--- Material for the task ---

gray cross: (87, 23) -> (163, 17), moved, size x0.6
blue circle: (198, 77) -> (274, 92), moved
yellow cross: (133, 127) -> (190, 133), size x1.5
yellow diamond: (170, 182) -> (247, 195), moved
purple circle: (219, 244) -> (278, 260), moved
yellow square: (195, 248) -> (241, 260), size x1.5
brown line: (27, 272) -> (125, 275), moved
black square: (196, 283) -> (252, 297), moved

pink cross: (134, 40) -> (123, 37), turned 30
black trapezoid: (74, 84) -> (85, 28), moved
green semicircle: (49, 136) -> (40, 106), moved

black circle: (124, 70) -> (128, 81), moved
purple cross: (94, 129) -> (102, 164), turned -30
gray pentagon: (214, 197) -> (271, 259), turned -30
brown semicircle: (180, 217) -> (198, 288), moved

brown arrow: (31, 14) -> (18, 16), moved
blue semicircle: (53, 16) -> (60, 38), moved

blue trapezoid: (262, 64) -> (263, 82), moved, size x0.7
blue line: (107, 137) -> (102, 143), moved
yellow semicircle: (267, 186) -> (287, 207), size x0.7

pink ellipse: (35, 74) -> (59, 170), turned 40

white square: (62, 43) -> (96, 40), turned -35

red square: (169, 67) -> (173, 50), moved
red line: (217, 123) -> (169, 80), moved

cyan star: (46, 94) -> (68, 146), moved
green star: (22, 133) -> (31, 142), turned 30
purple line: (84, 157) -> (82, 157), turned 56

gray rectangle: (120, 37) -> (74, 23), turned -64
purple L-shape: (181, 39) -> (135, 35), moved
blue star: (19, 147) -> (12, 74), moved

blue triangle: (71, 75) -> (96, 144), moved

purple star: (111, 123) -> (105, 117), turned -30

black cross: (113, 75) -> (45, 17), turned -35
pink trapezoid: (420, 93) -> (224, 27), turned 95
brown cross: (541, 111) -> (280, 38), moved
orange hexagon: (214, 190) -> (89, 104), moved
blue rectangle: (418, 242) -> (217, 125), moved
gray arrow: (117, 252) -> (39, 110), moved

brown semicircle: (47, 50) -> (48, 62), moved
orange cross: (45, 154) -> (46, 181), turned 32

---
--- Material for the task ---

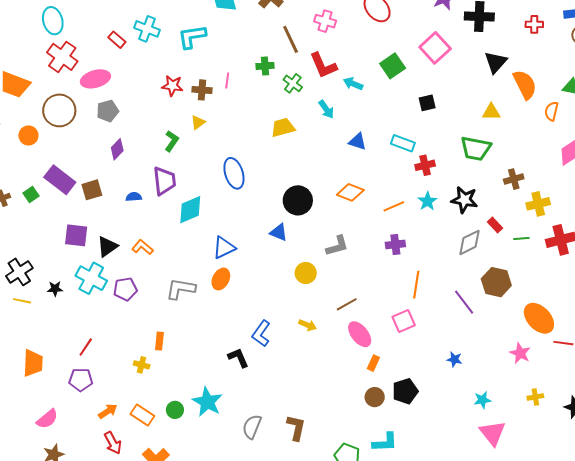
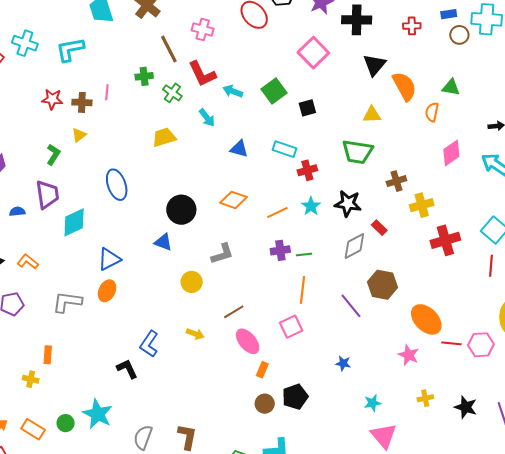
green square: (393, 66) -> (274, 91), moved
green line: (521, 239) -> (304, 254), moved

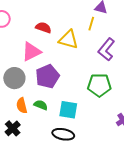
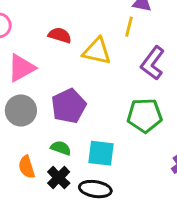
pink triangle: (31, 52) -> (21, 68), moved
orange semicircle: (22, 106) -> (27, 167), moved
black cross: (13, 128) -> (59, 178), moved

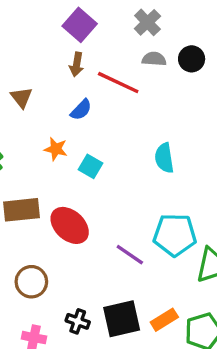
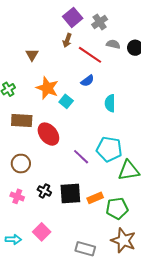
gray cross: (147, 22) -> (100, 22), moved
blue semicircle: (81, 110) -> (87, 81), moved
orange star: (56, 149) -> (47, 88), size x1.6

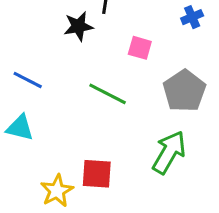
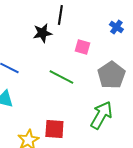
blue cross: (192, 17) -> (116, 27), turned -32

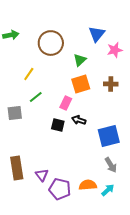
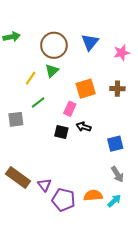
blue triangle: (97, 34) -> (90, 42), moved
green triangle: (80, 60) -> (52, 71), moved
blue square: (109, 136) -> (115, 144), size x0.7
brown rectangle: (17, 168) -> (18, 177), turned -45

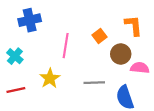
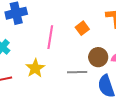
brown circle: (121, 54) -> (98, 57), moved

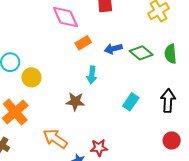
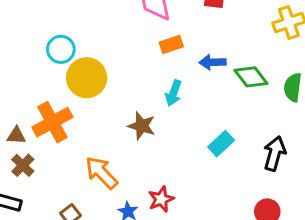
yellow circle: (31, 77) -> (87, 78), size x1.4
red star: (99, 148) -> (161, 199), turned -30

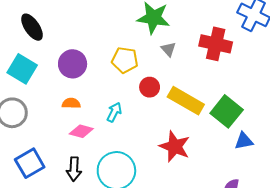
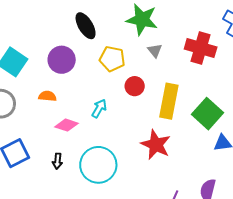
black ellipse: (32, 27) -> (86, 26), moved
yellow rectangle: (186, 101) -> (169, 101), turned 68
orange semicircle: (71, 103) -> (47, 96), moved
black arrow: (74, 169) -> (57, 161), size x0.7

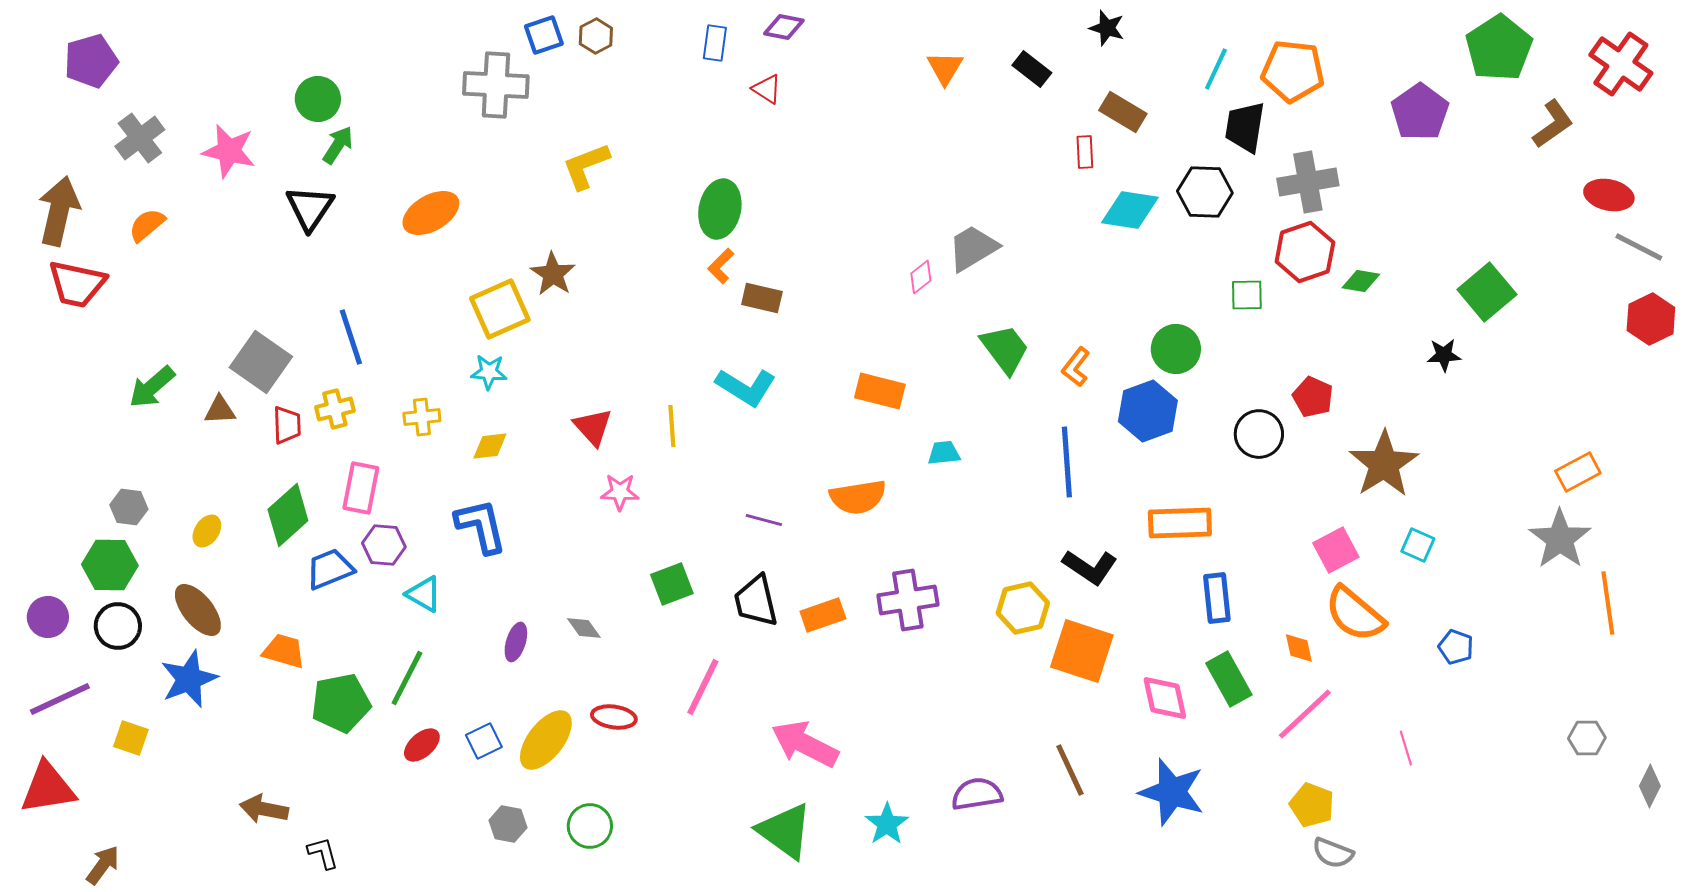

---

#### [Problem description]
Give again exactly, and only, the lines above starting at the one with "pink ellipse: (35, 74)" and ending at the one with "black cross: (113, 75)".

#### [Written solution]
pink ellipse: (35, 74) -> (59, 170), turned 40

white square: (62, 43) -> (96, 40), turned -35

red square: (169, 67) -> (173, 50), moved
red line: (217, 123) -> (169, 80), moved

cyan star: (46, 94) -> (68, 146), moved
green star: (22, 133) -> (31, 142), turned 30
purple line: (84, 157) -> (82, 157), turned 56

gray rectangle: (120, 37) -> (74, 23), turned -64
purple L-shape: (181, 39) -> (135, 35), moved
blue star: (19, 147) -> (12, 74), moved

blue triangle: (71, 75) -> (96, 144), moved

purple star: (111, 123) -> (105, 117), turned -30

black cross: (113, 75) -> (45, 17), turned -35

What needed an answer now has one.